→ **DATA FOR REVIEW**:
######
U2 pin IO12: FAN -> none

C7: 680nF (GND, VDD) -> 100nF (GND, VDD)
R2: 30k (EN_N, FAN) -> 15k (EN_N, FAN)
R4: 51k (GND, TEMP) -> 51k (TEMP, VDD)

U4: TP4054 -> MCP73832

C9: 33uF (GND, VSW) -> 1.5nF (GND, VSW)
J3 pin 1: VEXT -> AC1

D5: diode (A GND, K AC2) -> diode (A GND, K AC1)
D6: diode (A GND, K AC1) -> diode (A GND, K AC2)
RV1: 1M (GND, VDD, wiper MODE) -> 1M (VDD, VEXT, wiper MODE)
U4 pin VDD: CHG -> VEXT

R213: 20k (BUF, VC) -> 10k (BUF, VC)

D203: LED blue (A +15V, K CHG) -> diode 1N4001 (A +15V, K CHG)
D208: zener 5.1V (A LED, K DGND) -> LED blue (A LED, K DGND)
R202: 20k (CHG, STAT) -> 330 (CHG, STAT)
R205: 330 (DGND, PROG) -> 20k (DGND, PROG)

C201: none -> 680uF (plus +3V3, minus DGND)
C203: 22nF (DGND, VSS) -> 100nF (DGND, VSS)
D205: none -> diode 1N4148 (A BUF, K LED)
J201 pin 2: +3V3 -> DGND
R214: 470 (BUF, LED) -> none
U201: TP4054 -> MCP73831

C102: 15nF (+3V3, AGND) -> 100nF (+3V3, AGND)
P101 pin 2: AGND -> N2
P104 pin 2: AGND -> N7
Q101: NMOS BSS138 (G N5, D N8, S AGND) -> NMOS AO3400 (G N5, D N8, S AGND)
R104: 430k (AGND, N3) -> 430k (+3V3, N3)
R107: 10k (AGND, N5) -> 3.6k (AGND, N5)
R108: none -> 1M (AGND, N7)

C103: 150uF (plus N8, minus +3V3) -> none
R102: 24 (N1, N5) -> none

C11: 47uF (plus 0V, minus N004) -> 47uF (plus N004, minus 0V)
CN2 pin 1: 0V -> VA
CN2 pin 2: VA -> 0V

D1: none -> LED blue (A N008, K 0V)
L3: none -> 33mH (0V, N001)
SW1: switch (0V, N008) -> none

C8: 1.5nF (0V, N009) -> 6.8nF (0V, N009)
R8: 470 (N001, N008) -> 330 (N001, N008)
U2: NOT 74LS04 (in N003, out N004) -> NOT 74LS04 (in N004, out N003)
######
→ **YOUR ASSIGNMENT**:
The answer must consist of every line from the listing above that includes the word "plus".

→ **SOLUTION TO THE PROBLEM**:
C201: none -> 680uF (plus +3V3, minus DGND)
C103: 150uF (plus N8, minus +3V3) -> none
C11: 47uF (plus 0V, minus N004) -> 47uF (plus N004, minus 0V)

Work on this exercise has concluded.